Object matching data:
************
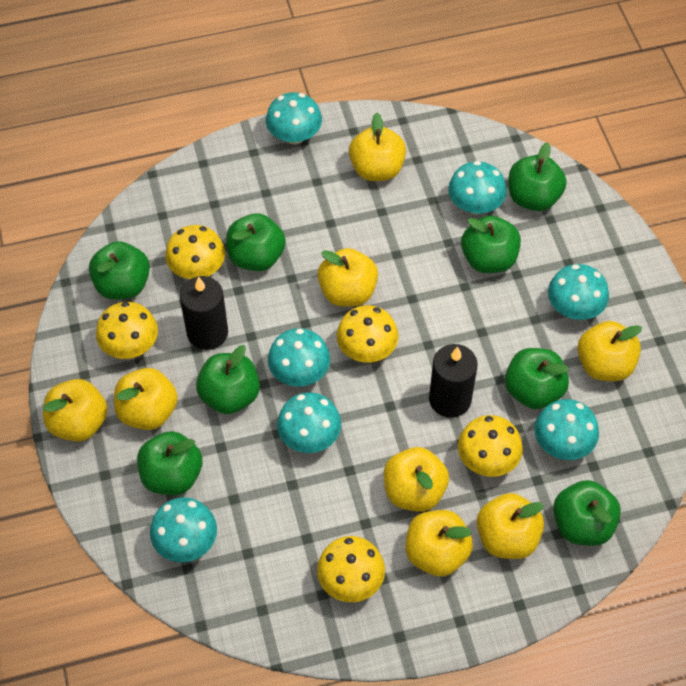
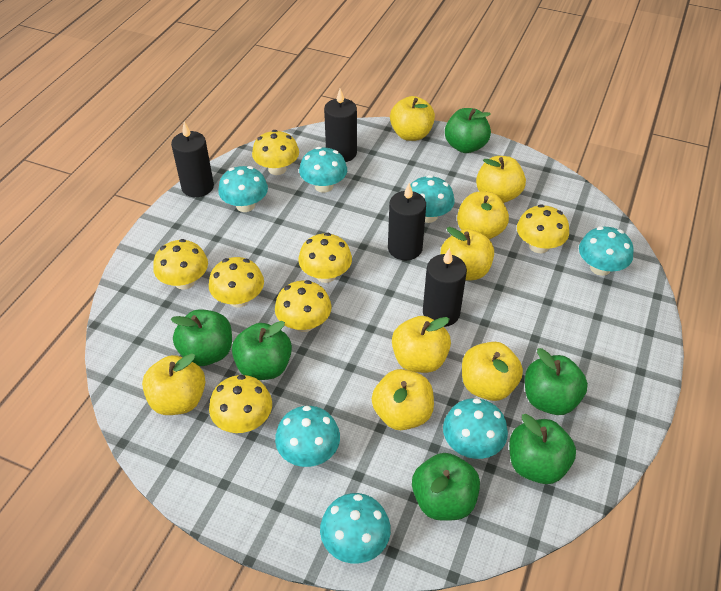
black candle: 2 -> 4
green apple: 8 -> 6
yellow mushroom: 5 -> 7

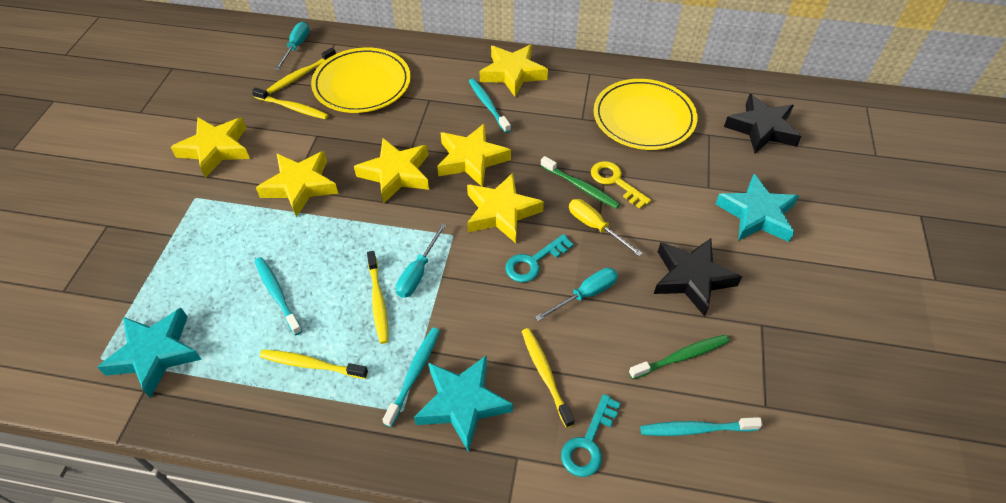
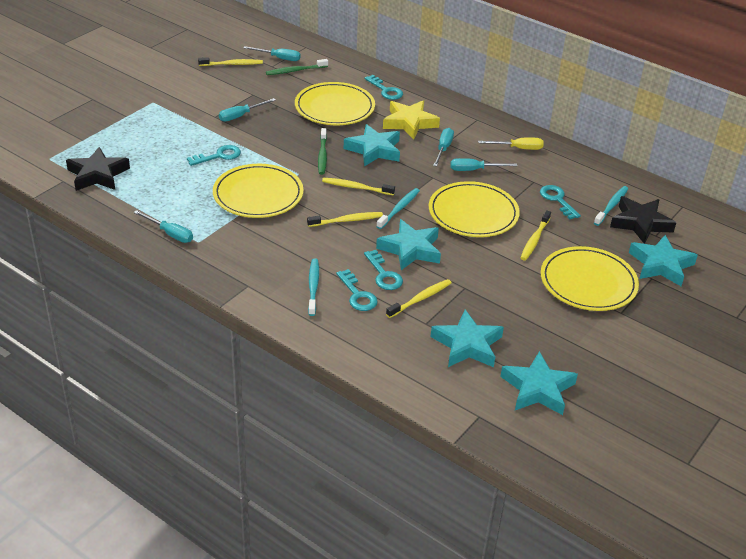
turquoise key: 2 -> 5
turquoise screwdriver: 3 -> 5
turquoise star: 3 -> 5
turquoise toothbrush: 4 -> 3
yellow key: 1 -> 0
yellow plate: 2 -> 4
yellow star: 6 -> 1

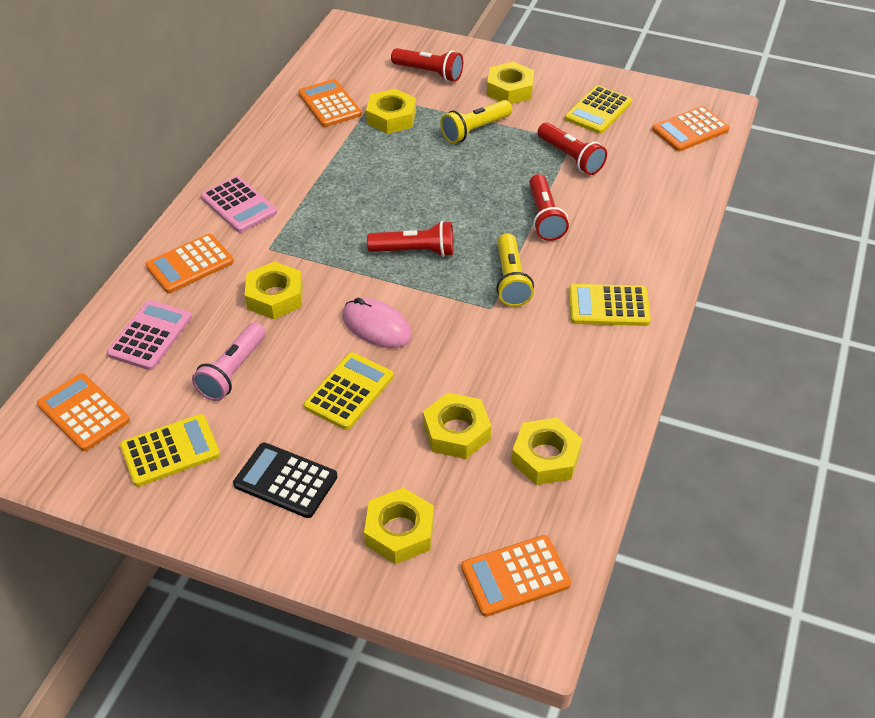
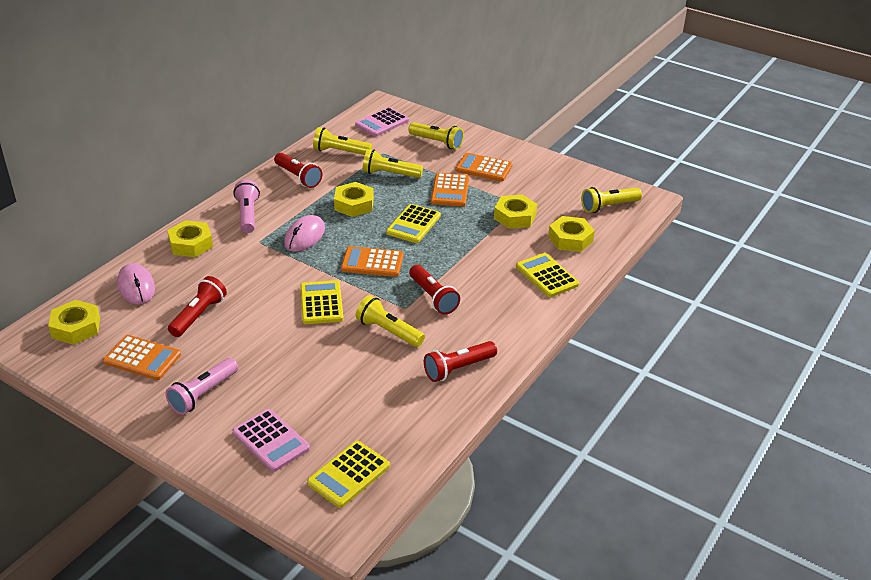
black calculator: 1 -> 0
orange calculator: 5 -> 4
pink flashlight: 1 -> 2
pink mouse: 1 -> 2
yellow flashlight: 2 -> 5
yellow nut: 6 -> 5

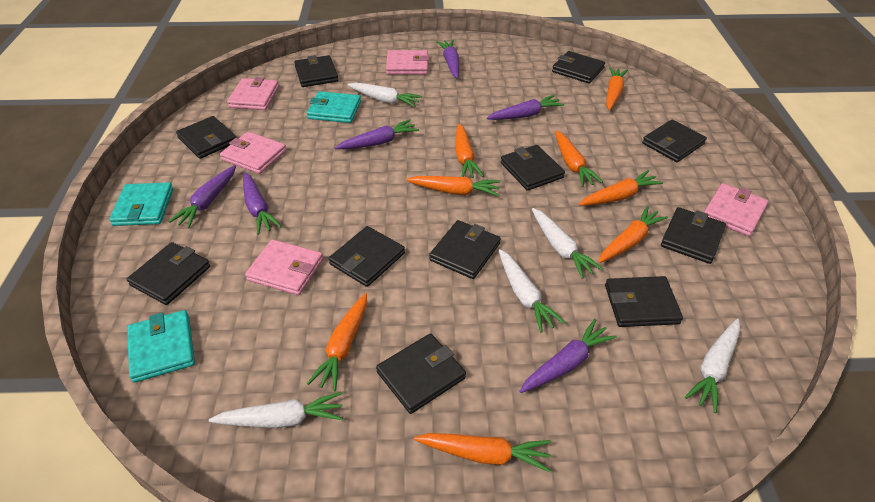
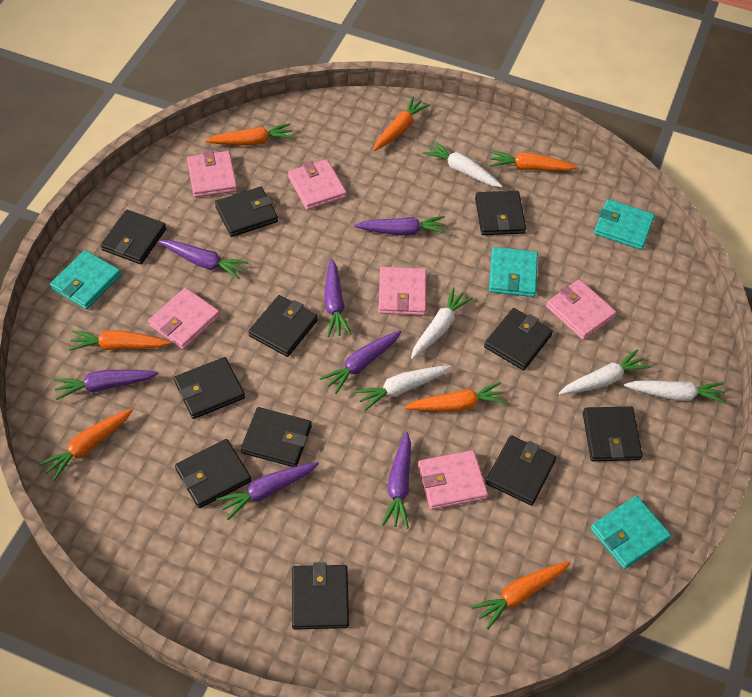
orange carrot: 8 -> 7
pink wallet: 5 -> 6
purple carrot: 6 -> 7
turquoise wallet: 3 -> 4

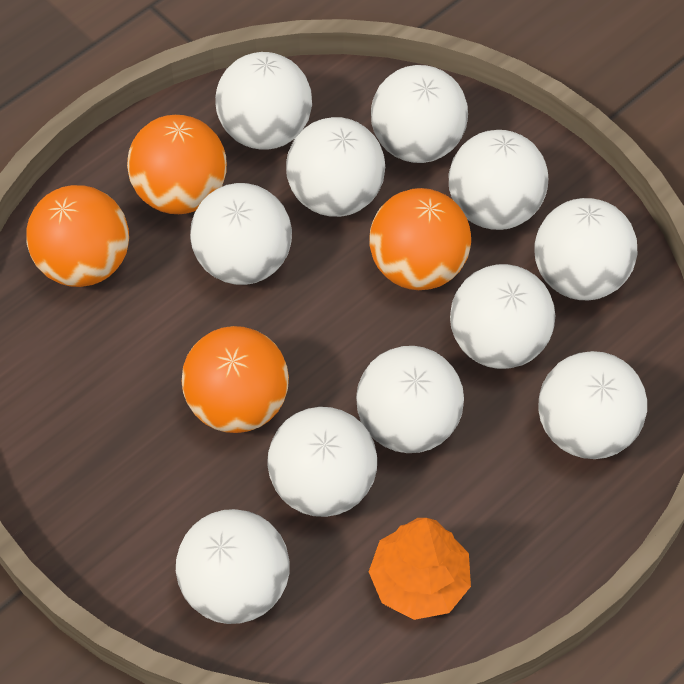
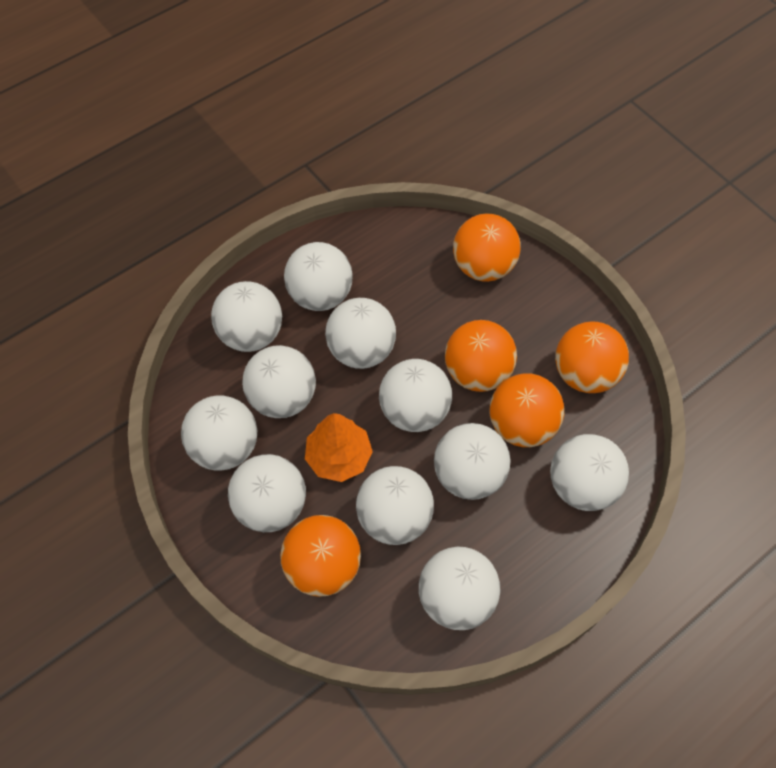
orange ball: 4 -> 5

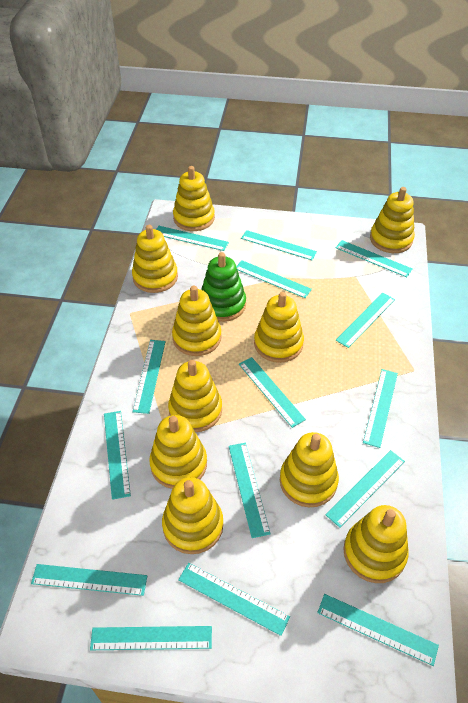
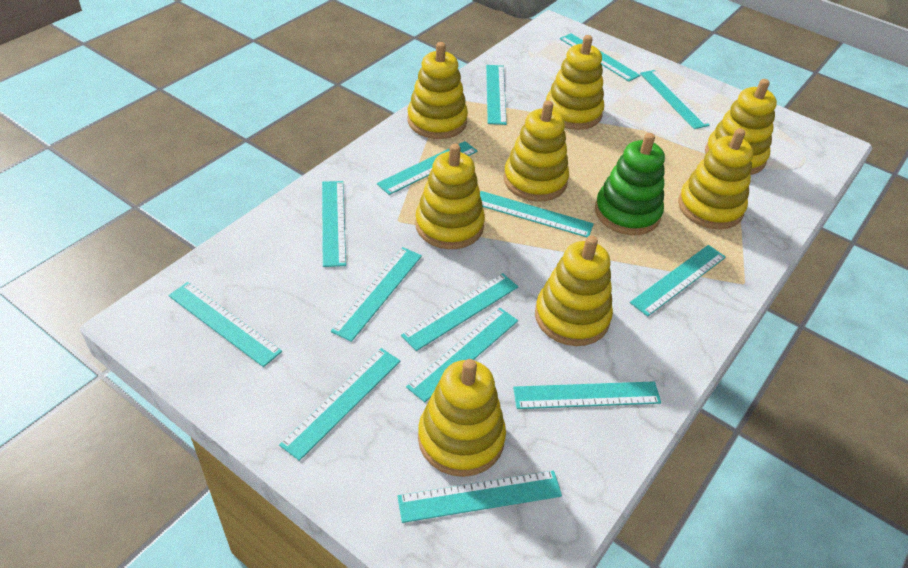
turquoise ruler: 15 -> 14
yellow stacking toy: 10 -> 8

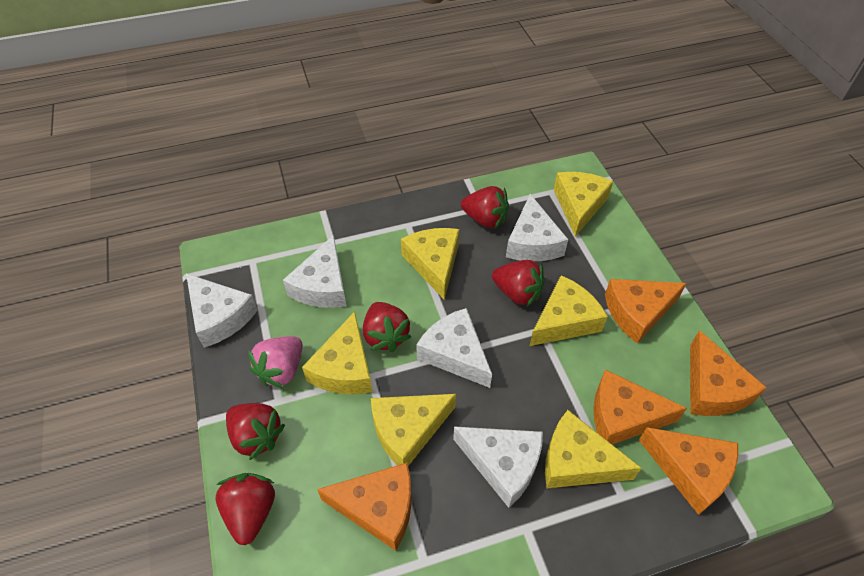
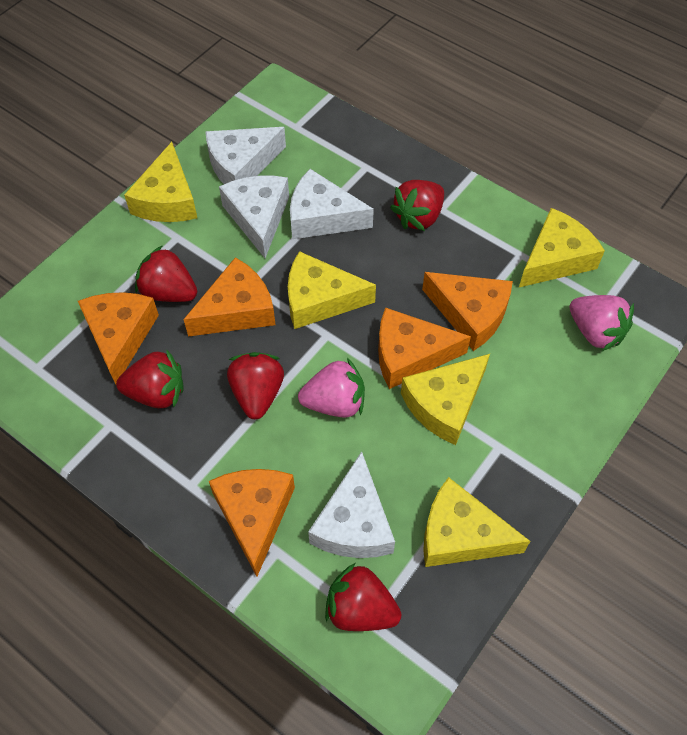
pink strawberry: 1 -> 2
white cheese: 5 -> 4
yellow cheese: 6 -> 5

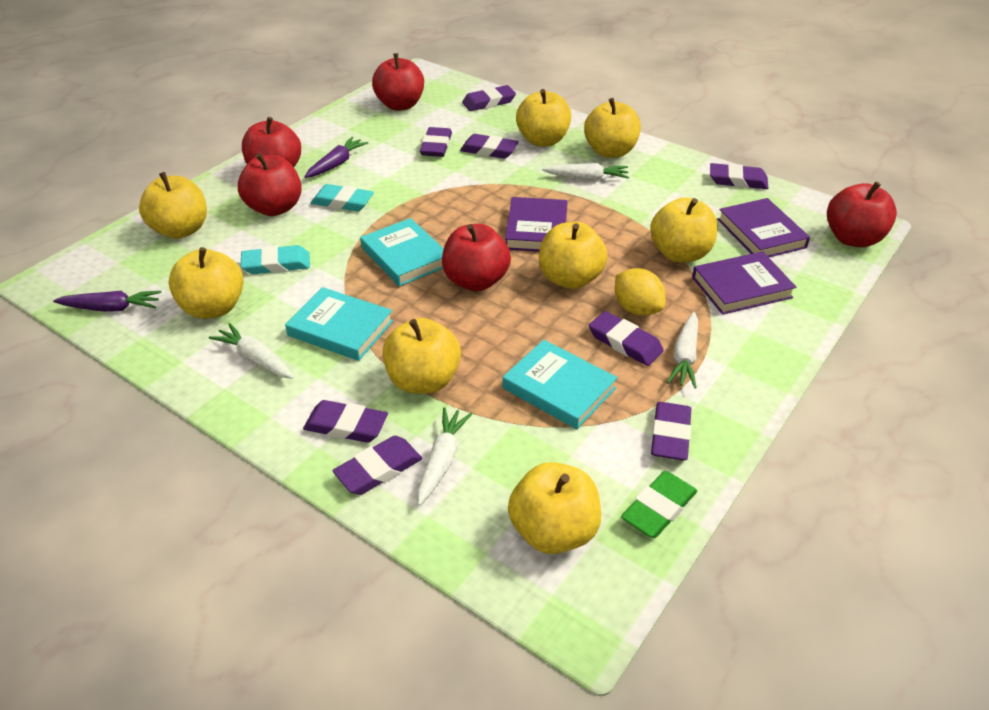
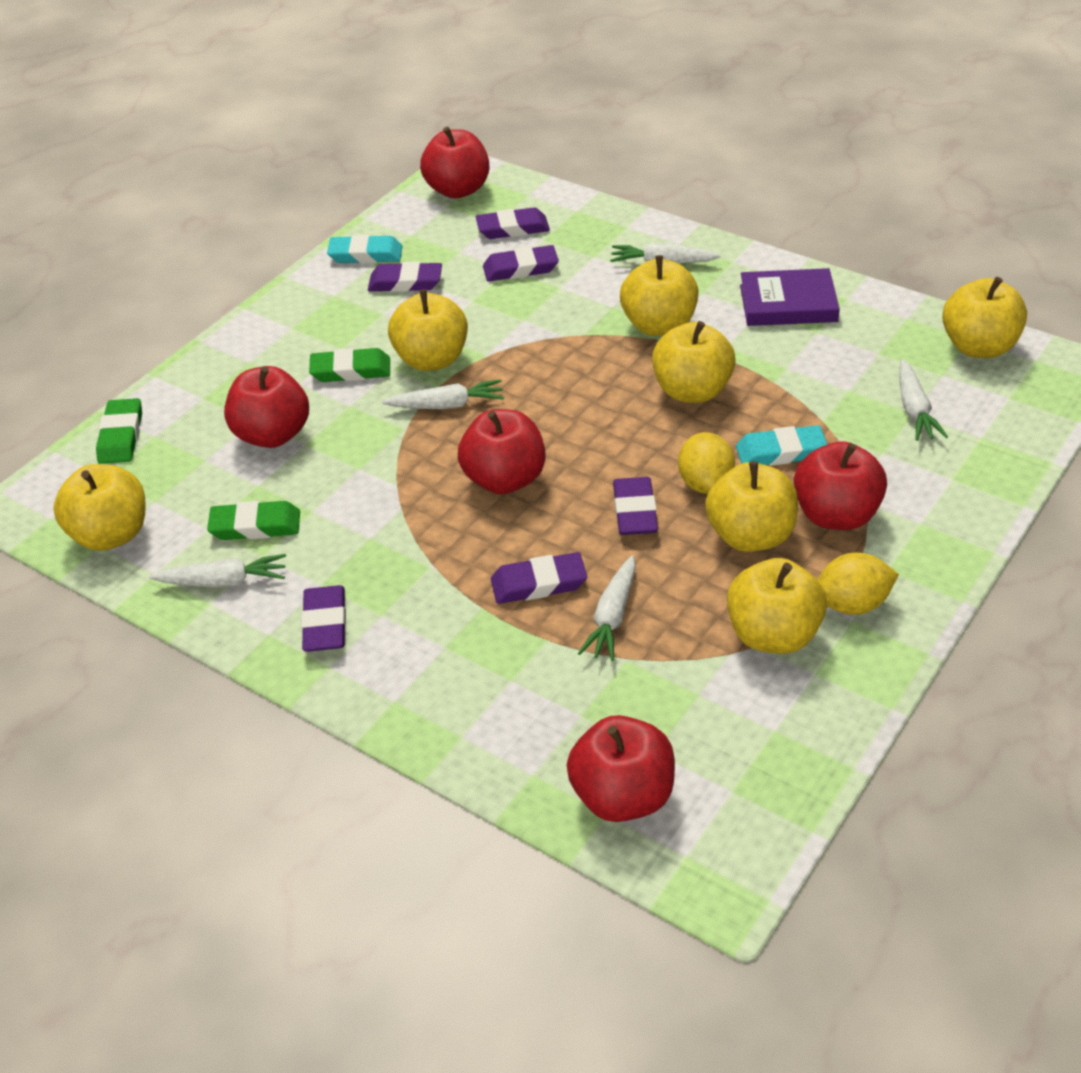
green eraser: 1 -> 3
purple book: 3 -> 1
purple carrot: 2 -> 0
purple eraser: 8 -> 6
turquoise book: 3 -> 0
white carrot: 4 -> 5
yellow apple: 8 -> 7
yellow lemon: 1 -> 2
************
*ACTIVITY*
In the data, the line that contains "turquoise wallet: 3 -> 4" begins the part to write out; restate it and each line after it word for word through the end, with no pictures.

*RESULT FOR THIS TASK*
turquoise wallet: 3 -> 4

orange ball: 4 -> 5

turquoise ruler: 15 -> 14
yellow stacking toy: 10 -> 8

pink strawberry: 1 -> 2
white cheese: 5 -> 4
yellow cheese: 6 -> 5

green eraser: 1 -> 3
purple book: 3 -> 1
purple carrot: 2 -> 0
purple eraser: 8 -> 6
turquoise book: 3 -> 0
white carrot: 4 -> 5
yellow apple: 8 -> 7
yellow lemon: 1 -> 2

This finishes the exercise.